## Exercise materials
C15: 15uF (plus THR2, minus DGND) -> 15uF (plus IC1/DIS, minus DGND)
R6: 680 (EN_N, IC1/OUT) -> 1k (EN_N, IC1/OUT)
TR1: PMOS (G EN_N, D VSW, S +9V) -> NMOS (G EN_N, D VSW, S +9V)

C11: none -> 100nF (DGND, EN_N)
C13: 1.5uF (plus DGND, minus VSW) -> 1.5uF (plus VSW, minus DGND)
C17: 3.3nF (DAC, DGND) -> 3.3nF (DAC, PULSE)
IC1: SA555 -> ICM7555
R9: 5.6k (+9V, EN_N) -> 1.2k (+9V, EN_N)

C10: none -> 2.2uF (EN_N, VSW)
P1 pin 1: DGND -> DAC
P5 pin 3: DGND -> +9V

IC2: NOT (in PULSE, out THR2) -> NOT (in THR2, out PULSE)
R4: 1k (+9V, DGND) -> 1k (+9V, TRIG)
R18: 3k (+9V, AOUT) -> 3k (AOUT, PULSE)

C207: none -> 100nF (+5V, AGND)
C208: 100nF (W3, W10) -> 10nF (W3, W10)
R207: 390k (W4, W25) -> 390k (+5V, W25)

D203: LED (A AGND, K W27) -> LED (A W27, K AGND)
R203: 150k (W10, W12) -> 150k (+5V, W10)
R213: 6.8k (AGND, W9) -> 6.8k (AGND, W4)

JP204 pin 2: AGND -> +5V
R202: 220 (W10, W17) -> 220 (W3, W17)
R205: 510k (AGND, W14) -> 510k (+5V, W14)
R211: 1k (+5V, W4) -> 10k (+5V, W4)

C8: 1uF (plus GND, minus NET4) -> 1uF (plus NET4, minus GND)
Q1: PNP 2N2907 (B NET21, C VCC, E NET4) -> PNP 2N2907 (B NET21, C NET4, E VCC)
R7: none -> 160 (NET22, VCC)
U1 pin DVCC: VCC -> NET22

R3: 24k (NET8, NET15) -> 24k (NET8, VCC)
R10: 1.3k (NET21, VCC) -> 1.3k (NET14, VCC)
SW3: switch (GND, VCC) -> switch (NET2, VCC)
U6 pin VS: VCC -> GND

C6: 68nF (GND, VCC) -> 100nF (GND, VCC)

## Exercise prompt
Please write out, exactly as they appear above, only the lines in the stretch from the line with "C208: 100nF (W3, W10) -> 10nF (W3, W10)" through the line with "R202: 220 (W10, W17) -> 220 (W3, W17)".

## Output for this task
C208: 100nF (W3, W10) -> 10nF (W3, W10)
R207: 390k (W4, W25) -> 390k (+5V, W25)

D203: LED (A AGND, K W27) -> LED (A W27, K AGND)
R203: 150k (W10, W12) -> 150k (+5V, W10)
R213: 6.8k (AGND, W9) -> 6.8k (AGND, W4)

JP204 pin 2: AGND -> +5V
R202: 220 (W10, W17) -> 220 (W3, W17)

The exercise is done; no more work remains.